==== ENTRIES PROVIDED
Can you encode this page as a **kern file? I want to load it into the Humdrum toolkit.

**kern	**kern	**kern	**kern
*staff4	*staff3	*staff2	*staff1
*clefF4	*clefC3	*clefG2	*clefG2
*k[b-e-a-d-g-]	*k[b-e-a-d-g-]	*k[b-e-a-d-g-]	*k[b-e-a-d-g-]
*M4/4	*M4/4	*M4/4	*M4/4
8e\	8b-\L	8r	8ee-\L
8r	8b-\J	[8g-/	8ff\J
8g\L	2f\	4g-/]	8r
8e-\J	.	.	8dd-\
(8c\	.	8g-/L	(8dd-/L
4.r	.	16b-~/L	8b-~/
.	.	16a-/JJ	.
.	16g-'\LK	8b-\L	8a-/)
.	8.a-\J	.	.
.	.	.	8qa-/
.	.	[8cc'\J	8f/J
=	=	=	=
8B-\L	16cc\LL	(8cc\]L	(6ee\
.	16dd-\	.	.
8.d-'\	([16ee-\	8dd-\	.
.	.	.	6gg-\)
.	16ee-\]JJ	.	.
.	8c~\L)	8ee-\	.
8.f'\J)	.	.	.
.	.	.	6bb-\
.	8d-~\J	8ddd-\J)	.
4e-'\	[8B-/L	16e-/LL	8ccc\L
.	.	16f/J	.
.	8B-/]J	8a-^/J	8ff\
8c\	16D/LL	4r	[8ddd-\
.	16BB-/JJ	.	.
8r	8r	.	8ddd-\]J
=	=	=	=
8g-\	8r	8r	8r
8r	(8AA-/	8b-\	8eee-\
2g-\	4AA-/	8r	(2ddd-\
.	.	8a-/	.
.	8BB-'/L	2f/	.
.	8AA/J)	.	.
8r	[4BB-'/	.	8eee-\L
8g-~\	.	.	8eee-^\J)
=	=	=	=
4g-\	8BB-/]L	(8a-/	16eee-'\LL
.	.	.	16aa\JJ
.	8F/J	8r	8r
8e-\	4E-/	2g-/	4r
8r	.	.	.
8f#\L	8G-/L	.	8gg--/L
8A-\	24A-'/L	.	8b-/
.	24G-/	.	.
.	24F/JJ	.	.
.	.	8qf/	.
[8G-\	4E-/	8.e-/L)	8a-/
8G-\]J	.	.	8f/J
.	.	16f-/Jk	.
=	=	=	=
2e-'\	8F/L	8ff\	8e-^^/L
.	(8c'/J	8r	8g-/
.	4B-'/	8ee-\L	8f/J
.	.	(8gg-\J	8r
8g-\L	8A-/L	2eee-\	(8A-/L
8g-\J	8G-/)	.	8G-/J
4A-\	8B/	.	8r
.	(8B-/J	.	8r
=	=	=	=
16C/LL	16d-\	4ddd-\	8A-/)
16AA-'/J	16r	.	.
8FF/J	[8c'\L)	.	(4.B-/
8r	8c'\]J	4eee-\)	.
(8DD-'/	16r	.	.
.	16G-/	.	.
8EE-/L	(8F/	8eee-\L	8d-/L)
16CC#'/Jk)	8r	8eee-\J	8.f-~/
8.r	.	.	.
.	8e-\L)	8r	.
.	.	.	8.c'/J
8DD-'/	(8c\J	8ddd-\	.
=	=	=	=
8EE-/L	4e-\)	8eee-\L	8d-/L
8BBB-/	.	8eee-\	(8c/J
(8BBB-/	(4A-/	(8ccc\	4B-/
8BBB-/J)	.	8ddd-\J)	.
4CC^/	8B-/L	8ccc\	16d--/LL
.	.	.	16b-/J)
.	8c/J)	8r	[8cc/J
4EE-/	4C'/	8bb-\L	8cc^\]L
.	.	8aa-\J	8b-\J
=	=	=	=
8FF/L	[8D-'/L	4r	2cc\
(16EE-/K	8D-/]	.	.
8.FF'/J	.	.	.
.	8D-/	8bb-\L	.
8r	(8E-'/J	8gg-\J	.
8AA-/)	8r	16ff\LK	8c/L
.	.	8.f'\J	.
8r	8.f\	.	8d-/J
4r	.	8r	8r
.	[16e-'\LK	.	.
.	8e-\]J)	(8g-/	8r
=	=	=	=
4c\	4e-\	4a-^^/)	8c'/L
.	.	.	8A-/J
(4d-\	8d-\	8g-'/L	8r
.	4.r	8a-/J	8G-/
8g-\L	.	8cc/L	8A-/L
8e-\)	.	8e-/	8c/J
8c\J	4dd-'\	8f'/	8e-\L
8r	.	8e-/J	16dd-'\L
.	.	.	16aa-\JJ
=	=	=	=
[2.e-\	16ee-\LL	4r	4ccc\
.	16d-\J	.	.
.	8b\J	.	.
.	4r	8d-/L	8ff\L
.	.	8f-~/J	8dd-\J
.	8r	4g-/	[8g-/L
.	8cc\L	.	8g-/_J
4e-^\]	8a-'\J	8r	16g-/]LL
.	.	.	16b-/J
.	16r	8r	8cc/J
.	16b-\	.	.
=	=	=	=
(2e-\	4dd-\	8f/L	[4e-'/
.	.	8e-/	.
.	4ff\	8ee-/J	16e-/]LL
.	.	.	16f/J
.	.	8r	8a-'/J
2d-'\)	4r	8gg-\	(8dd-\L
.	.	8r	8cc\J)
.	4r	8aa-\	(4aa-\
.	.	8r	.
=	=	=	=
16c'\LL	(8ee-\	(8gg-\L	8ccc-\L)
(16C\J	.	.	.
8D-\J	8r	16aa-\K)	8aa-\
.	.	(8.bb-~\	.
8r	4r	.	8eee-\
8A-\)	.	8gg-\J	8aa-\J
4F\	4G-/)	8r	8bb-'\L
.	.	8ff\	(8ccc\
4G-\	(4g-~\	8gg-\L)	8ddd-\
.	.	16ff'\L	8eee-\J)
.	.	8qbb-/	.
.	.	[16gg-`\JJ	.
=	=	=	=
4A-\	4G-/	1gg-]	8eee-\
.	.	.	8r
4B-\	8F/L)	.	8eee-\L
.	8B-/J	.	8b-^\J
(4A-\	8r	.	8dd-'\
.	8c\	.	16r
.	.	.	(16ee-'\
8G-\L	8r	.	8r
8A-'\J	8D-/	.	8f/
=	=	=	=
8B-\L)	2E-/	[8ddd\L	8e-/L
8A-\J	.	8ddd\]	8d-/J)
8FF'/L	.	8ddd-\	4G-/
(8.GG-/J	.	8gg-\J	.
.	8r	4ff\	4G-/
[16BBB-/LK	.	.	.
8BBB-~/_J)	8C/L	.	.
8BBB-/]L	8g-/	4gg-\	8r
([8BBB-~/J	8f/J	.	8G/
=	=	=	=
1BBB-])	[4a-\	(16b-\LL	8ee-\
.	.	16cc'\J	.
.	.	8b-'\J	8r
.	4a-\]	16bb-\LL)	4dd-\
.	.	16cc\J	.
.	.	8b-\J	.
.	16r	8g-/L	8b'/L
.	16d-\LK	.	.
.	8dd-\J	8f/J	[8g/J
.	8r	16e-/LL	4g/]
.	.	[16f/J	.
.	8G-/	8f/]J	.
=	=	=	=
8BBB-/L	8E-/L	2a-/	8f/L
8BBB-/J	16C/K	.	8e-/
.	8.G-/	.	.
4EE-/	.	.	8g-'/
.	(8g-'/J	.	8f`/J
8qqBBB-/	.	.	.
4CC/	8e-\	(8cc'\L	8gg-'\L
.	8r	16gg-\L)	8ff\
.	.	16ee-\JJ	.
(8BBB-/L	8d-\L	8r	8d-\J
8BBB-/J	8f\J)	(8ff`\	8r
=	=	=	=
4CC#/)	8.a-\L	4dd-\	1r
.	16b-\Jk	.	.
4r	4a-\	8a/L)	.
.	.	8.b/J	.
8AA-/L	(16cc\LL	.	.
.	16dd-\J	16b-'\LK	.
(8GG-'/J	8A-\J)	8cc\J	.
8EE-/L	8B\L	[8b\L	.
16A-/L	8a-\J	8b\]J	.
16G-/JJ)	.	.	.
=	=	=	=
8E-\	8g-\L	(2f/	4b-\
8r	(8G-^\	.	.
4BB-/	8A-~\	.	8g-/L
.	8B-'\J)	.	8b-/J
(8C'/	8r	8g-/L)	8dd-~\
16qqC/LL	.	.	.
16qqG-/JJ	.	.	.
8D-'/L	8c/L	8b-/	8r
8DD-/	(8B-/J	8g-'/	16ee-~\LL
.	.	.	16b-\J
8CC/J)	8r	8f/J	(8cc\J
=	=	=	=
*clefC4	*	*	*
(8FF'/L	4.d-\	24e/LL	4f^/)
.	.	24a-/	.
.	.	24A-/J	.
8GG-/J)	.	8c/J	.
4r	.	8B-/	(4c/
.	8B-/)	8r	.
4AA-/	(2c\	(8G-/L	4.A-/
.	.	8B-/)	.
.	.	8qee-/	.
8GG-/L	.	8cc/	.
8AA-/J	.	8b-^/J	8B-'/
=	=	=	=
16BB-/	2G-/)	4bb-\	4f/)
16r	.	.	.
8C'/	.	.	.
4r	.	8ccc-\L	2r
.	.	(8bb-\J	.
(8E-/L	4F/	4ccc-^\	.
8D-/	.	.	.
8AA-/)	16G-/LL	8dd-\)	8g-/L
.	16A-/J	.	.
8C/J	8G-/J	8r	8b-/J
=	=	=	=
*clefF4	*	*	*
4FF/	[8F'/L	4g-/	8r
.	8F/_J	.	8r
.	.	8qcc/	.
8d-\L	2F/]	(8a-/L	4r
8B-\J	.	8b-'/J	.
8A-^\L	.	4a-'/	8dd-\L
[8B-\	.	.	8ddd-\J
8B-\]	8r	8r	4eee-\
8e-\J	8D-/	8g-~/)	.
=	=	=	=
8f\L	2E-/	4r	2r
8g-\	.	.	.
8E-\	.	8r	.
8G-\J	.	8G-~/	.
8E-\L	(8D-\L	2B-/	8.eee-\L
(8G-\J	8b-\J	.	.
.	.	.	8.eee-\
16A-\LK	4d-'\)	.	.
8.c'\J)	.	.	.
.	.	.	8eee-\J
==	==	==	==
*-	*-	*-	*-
========
**STATED GOAL**
Please locate each line in the material above that contains the string "kern", and copy those lines.

**EXPECTED ANSWER**
Can you encode this page as a **kern file? I want to load it into the Humdrum toolkit.
**kern	**kern	**kern	**kern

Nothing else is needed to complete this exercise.